[Exercise] Word for word, write out all of the entries that follow.

[Entries supplied]
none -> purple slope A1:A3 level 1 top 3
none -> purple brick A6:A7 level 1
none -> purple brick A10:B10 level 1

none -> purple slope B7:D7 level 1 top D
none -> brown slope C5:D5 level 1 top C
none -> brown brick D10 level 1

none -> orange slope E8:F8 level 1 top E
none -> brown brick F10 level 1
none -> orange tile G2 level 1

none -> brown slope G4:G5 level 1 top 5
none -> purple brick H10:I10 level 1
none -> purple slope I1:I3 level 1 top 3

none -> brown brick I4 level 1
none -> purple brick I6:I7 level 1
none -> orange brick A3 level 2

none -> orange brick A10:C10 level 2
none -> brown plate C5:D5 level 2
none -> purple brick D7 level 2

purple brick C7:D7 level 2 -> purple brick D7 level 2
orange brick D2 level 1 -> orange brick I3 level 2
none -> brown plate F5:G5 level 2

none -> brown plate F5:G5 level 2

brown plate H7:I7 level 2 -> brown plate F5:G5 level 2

[The answer]
none -> purple slope A1:A3 level 1 top 3
none -> purple brick A6:A7 level 1
none -> purple brick A10:B10 level 1

none -> purple slope B7:D7 level 1 top D
none -> brown slope C5:D5 level 1 top C
none -> brown brick D10 level 1

none -> orange slope E8:F8 level 1 top E
none -> brown brick F10 level 1
none -> orange tile G2 level 1

none -> brown slope G4:G5 level 1 top 5
none -> purple brick H10:I10 level 1
none -> purple slope I1:I3 level 1 top 3

none -> brown brick I4 level 1
none -> purple brick I6:I7 level 1
none -> orange brick A3 level 2

none -> orange brick A10:C10 level 2
none -> brown plate C5:D5 level 2
none -> purple brick D7 level 2

purple brick C7:D7 level 2 -> purple brick D7 level 2
orange brick D2 level 1 -> orange brick I3 level 2
none -> brown plate F5:G5 level 2

none -> brown plate F5:G5 level 2

brown plate H7:I7 level 2 -> brown plate F5:G5 level 2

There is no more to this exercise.